- _What is expected_: Lines containing the word "monagul" in the data below: say how many, with no other text.

(Dataset excerpts)

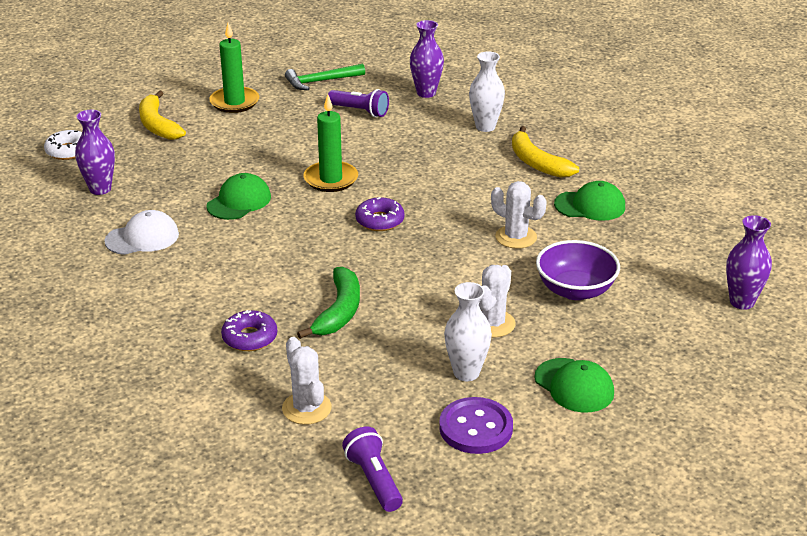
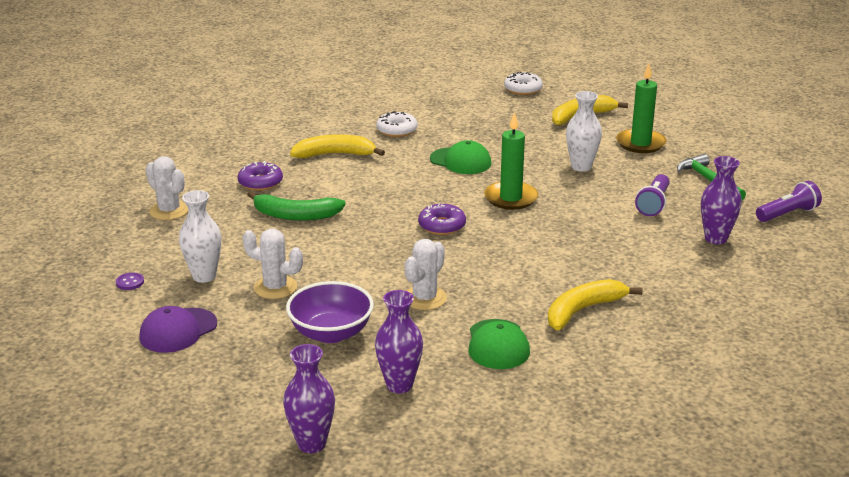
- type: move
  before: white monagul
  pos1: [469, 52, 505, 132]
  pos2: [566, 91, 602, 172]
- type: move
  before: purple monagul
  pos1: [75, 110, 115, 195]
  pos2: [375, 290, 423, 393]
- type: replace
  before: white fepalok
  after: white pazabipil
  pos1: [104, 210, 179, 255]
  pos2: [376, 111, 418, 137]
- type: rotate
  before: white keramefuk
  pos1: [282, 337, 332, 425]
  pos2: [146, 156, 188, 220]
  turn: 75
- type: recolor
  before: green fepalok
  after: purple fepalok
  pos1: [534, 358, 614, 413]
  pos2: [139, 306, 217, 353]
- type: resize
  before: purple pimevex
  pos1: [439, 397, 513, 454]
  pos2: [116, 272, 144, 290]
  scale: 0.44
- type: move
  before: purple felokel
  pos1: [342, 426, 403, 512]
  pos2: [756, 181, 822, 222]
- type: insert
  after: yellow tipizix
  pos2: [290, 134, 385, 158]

(End Dataset excerpts)

- _Result for this exercise_: 2